RECORDS FOR THE EXERCISE Block Start

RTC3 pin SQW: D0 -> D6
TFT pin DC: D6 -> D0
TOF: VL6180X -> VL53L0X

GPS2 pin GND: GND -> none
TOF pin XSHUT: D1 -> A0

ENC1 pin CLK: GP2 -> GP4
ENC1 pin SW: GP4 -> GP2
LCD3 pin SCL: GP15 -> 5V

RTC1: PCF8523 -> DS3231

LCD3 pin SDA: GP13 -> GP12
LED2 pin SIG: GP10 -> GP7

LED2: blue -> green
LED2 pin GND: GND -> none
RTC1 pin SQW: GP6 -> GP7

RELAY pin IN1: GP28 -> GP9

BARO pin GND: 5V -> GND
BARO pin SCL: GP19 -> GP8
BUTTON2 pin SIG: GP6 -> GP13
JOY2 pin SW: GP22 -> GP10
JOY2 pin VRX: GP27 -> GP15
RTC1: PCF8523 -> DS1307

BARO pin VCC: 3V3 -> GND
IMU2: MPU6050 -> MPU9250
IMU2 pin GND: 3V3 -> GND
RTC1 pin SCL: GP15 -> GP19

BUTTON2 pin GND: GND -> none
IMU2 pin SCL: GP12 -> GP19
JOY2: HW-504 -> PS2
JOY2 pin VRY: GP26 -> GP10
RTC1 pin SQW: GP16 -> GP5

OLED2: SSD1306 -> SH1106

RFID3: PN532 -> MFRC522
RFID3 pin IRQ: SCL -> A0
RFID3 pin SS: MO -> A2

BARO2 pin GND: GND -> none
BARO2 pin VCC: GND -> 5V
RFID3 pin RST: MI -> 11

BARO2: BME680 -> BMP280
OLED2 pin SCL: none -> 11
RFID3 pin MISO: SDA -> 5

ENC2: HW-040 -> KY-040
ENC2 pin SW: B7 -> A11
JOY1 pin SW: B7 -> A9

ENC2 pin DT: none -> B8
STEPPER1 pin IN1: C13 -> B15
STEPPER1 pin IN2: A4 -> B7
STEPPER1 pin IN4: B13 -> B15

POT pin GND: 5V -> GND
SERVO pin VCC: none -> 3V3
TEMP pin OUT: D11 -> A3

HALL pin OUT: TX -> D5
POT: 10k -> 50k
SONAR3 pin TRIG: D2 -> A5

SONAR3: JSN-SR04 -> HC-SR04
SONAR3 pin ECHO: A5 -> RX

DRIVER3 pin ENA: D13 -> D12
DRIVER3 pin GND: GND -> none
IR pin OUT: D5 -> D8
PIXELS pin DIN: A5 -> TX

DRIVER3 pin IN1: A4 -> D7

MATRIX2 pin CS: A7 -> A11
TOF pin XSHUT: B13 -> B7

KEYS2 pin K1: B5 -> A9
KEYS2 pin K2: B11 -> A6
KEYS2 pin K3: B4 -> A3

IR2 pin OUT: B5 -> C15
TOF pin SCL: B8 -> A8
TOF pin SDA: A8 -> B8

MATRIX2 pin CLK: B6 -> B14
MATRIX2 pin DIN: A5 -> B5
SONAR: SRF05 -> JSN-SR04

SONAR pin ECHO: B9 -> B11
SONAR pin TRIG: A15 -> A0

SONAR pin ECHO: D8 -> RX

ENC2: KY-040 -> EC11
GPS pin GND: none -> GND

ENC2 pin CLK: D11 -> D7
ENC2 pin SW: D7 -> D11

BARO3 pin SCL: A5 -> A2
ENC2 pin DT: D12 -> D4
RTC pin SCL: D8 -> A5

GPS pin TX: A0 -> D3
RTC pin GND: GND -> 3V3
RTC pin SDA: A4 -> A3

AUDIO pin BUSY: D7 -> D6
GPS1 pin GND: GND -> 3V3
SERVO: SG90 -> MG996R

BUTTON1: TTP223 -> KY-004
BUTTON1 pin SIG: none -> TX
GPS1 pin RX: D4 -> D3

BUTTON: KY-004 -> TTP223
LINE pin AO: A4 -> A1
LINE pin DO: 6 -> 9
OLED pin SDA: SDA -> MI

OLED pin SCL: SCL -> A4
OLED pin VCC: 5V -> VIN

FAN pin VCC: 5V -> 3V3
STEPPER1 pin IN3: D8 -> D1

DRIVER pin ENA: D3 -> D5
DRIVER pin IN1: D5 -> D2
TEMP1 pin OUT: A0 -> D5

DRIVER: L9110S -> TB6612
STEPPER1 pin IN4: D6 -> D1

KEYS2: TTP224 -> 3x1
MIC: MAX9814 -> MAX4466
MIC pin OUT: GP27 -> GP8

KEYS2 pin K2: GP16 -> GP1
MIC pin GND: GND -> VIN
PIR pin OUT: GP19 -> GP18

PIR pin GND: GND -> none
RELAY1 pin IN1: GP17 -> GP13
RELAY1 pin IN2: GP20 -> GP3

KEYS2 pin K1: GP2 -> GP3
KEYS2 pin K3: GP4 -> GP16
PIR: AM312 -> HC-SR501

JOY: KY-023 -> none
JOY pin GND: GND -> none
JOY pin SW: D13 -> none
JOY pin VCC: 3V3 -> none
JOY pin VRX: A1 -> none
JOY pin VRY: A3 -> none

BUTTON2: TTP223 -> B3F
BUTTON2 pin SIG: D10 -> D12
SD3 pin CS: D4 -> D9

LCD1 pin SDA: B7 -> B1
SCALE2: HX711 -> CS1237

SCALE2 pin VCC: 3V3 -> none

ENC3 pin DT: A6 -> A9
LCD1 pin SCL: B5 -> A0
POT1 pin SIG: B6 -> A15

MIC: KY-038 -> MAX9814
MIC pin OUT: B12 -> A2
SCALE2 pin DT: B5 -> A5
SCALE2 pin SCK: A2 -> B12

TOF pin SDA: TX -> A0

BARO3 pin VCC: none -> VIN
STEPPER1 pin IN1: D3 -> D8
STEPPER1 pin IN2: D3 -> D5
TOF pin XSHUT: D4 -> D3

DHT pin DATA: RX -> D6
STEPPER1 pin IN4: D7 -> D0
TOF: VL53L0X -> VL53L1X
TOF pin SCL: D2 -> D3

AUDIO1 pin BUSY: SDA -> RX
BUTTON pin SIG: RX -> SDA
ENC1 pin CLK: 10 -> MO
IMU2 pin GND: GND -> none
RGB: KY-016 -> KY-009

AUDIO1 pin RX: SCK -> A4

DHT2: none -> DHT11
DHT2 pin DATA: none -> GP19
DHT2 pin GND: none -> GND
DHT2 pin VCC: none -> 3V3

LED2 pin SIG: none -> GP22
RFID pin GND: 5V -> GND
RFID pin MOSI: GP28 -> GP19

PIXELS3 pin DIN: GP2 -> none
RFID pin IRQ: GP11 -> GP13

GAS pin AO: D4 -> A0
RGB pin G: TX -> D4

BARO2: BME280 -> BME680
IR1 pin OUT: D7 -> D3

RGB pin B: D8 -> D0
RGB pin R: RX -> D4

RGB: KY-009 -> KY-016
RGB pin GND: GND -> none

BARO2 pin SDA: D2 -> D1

RECORDS FOR THE EXERCISE Block End

*PROBLEM DETAILS*: Output every entry exactly.

*SOLUTION TO THIS EXERCISE*:
RTC3 pin SQW: D0 -> D6
TFT pin DC: D6 -> D0
TOF: VL6180X -> VL53L0X

GPS2 pin GND: GND -> none
TOF pin XSHUT: D1 -> A0

ENC1 pin CLK: GP2 -> GP4
ENC1 pin SW: GP4 -> GP2
LCD3 pin SCL: GP15 -> 5V

RTC1: PCF8523 -> DS3231

LCD3 pin SDA: GP13 -> GP12
LED2 pin SIG: GP10 -> GP7

LED2: blue -> green
LED2 pin GND: GND -> none
RTC1 pin SQW: GP6 -> GP7

RELAY pin IN1: GP28 -> GP9

BARO pin GND: 5V -> GND
BARO pin SCL: GP19 -> GP8
BUTTON2 pin SIG: GP6 -> GP13
JOY2 pin SW: GP22 -> GP10
JOY2 pin VRX: GP27 -> GP15
RTC1: PCF8523 -> DS1307

BARO pin VCC: 3V3 -> GND
IMU2: MPU6050 -> MPU9250
IMU2 pin GND: 3V3 -> GND
RTC1 pin SCL: GP15 -> GP19

BUTTON2 pin GND: GND -> none
IMU2 pin SCL: GP12 -> GP19
JOY2: HW-504 -> PS2
JOY2 pin VRY: GP26 -> GP10
RTC1 pin SQW: GP16 -> GP5

OLED2: SSD1306 -> SH1106

RFID3: PN532 -> MFRC522
RFID3 pin IRQ: SCL -> A0
RFID3 pin SS: MO -> A2

BARO2 pin GND: GND -> none
BARO2 pin VCC: GND -> 5V
RFID3 pin RST: MI -> 11

BARO2: BME680 -> BMP280
OLED2 pin SCL: none -> 11
RFID3 pin MISO: SDA -> 5

ENC2: HW-040 -> KY-040
ENC2 pin SW: B7 -> A11
JOY1 pin SW: B7 -> A9

ENC2 pin DT: none -> B8
STEPPER1 pin IN1: C13 -> B15
STEPPER1 pin IN2: A4 -> B7
STEPPER1 pin IN4: B13 -> B15

POT pin GND: 5V -> GND
SERVO pin VCC: none -> 3V3
TEMP pin OUT: D11 -> A3

HALL pin OUT: TX -> D5
POT: 10k -> 50k
SONAR3 pin TRIG: D2 -> A5

SONAR3: JSN-SR04 -> HC-SR04
SONAR3 pin ECHO: A5 -> RX

DRIVER3 pin ENA: D13 -> D12
DRIVER3 pin GND: GND -> none
IR pin OUT: D5 -> D8
PIXELS pin DIN: A5 -> TX

DRIVER3 pin IN1: A4 -> D7

MATRIX2 pin CS: A7 -> A11
TOF pin XSHUT: B13 -> B7

KEYS2 pin K1: B5 -> A9
KEYS2 pin K2: B11 -> A6
KEYS2 pin K3: B4 -> A3

IR2 pin OUT: B5 -> C15
TOF pin SCL: B8 -> A8
TOF pin SDA: A8 -> B8

MATRIX2 pin CLK: B6 -> B14
MATRIX2 pin DIN: A5 -> B5
SONAR: SRF05 -> JSN-SR04

SONAR pin ECHO: B9 -> B11
SONAR pin TRIG: A15 -> A0

SONAR pin ECHO: D8 -> RX

ENC2: KY-040 -> EC11
GPS pin GND: none -> GND

ENC2 pin CLK: D11 -> D7
ENC2 pin SW: D7 -> D11

BARO3 pin SCL: A5 -> A2
ENC2 pin DT: D12 -> D4
RTC pin SCL: D8 -> A5

GPS pin TX: A0 -> D3
RTC pin GND: GND -> 3V3
RTC pin SDA: A4 -> A3

AUDIO pin BUSY: D7 -> D6
GPS1 pin GND: GND -> 3V3
SERVO: SG90 -> MG996R

BUTTON1: TTP223 -> KY-004
BUTTON1 pin SIG: none -> TX
GPS1 pin RX: D4 -> D3

BUTTON: KY-004 -> TTP223
LINE pin AO: A4 -> A1
LINE pin DO: 6 -> 9
OLED pin SDA: SDA -> MI

OLED pin SCL: SCL -> A4
OLED pin VCC: 5V -> VIN

FAN pin VCC: 5V -> 3V3
STEPPER1 pin IN3: D8 -> D1

DRIVER pin ENA: D3 -> D5
DRIVER pin IN1: D5 -> D2
TEMP1 pin OUT: A0 -> D5

DRIVER: L9110S -> TB6612
STEPPER1 pin IN4: D6 -> D1

KEYS2: TTP224 -> 3x1
MIC: MAX9814 -> MAX4466
MIC pin OUT: GP27 -> GP8

KEYS2 pin K2: GP16 -> GP1
MIC pin GND: GND -> VIN
PIR pin OUT: GP19 -> GP18

PIR pin GND: GND -> none
RELAY1 pin IN1: GP17 -> GP13
RELAY1 pin IN2: GP20 -> GP3

KEYS2 pin K1: GP2 -> GP3
KEYS2 pin K3: GP4 -> GP16
PIR: AM312 -> HC-SR501

JOY: KY-023 -> none
JOY pin GND: GND -> none
JOY pin SW: D13 -> none
JOY pin VCC: 3V3 -> none
JOY pin VRX: A1 -> none
JOY pin VRY: A3 -> none

BUTTON2: TTP223 -> B3F
BUTTON2 pin SIG: D10 -> D12
SD3 pin CS: D4 -> D9

LCD1 pin SDA: B7 -> B1
SCALE2: HX711 -> CS1237

SCALE2 pin VCC: 3V3 -> none

ENC3 pin DT: A6 -> A9
LCD1 pin SCL: B5 -> A0
POT1 pin SIG: B6 -> A15

MIC: KY-038 -> MAX9814
MIC pin OUT: B12 -> A2
SCALE2 pin DT: B5 -> A5
SCALE2 pin SCK: A2 -> B12

TOF pin SDA: TX -> A0

BARO3 pin VCC: none -> VIN
STEPPER1 pin IN1: D3 -> D8
STEPPER1 pin IN2: D3 -> D5
TOF pin XSHUT: D4 -> D3

DHT pin DATA: RX -> D6
STEPPER1 pin IN4: D7 -> D0
TOF: VL53L0X -> VL53L1X
TOF pin SCL: D2 -> D3

AUDIO1 pin BUSY: SDA -> RX
BUTTON pin SIG: RX -> SDA
ENC1 pin CLK: 10 -> MO
IMU2 pin GND: GND -> none
RGB: KY-016 -> KY-009

AUDIO1 pin RX: SCK -> A4

DHT2: none -> DHT11
DHT2 pin DATA: none -> GP19
DHT2 pin GND: none -> GND
DHT2 pin VCC: none -> 3V3

LED2 pin SIG: none -> GP22
RFID pin GND: 5V -> GND
RFID pin MOSI: GP28 -> GP19

PIXELS3 pin DIN: GP2 -> none
RFID pin IRQ: GP11 -> GP13

GAS pin AO: D4 -> A0
RGB pin G: TX -> D4

BARO2: BME280 -> BME680
IR1 pin OUT: D7 -> D3

RGB pin B: D8 -> D0
RGB pin R: RX -> D4

RGB: KY-009 -> KY-016
RGB pin GND: GND -> none

BARO2 pin SDA: D2 -> D1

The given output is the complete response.